■ Collected data ■
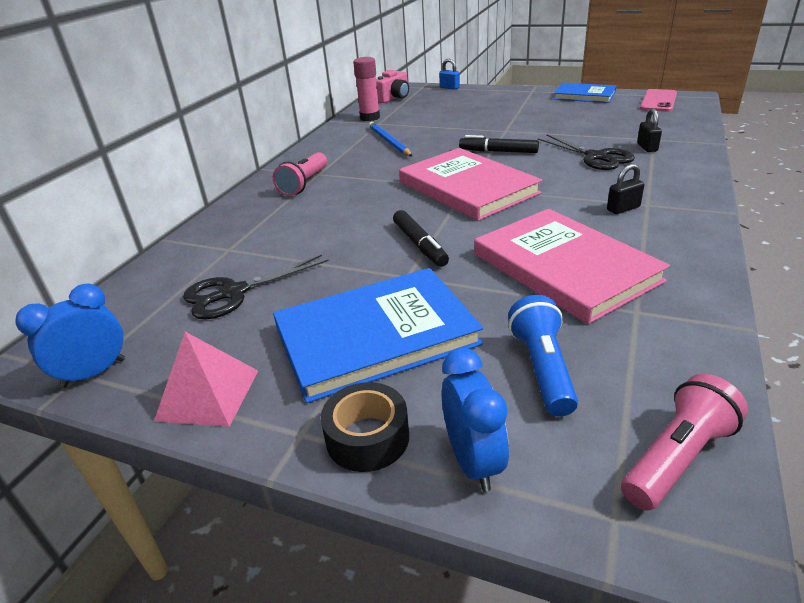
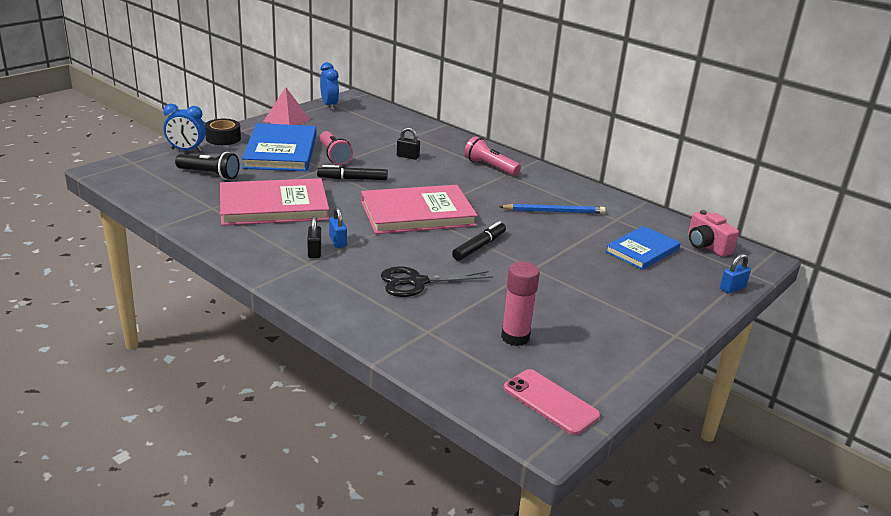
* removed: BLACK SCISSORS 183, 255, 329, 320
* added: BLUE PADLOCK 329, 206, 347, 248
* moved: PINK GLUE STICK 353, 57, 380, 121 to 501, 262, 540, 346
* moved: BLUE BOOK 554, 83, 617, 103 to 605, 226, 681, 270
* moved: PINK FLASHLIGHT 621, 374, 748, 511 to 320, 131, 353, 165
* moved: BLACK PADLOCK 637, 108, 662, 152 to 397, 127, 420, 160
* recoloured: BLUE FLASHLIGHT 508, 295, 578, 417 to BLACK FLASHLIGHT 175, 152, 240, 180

--

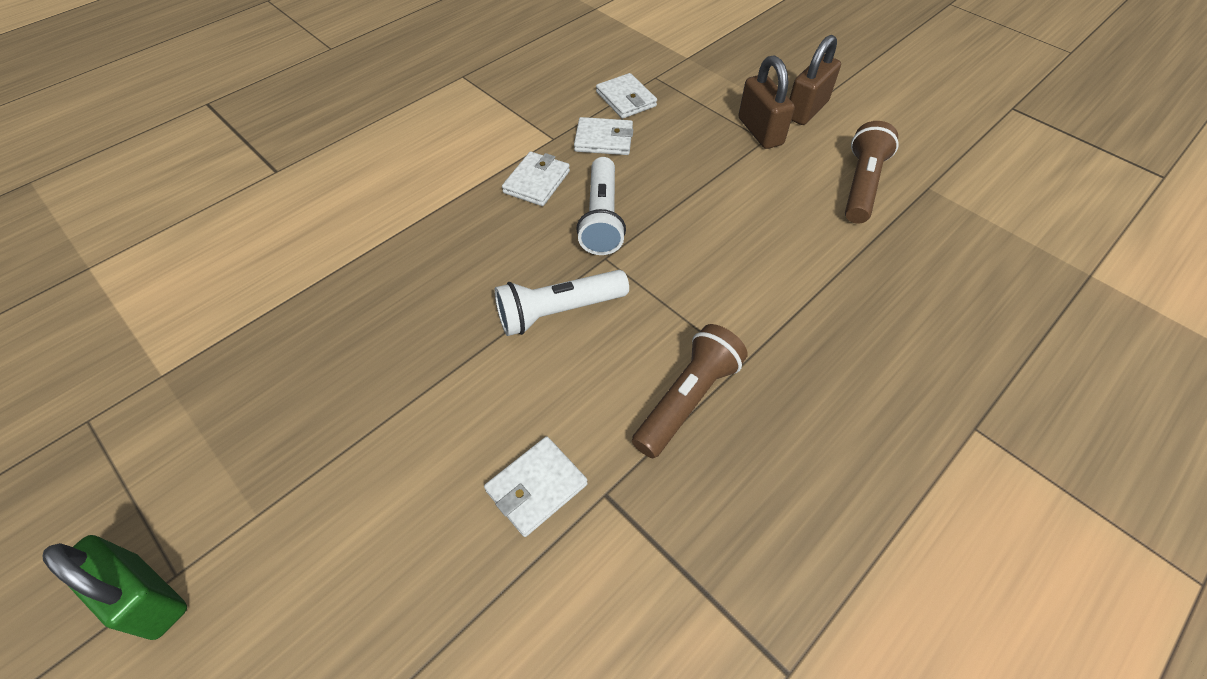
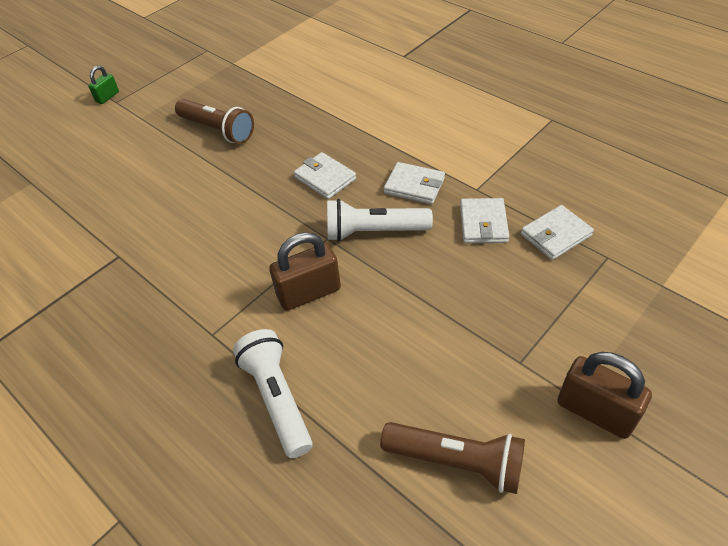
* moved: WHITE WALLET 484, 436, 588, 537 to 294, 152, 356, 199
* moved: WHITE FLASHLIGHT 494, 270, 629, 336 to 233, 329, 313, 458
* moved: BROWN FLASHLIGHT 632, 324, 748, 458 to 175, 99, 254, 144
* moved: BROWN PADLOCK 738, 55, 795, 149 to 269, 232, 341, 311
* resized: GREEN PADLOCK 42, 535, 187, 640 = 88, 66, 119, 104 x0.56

■ What the task asks ■
Reproduce exactly the section above that begins at the line containing "131, 353, 165" and ends at the line containing "152, 240, 180", leaving out all other lines.

■ Solution to the exercise ■
* moved: PINK FLASHLIGHT 621, 374, 748, 511 to 320, 131, 353, 165
* moved: BLACK PADLOCK 637, 108, 662, 152 to 397, 127, 420, 160
* recoloured: BLUE FLASHLIGHT 508, 295, 578, 417 to BLACK FLASHLIGHT 175, 152, 240, 180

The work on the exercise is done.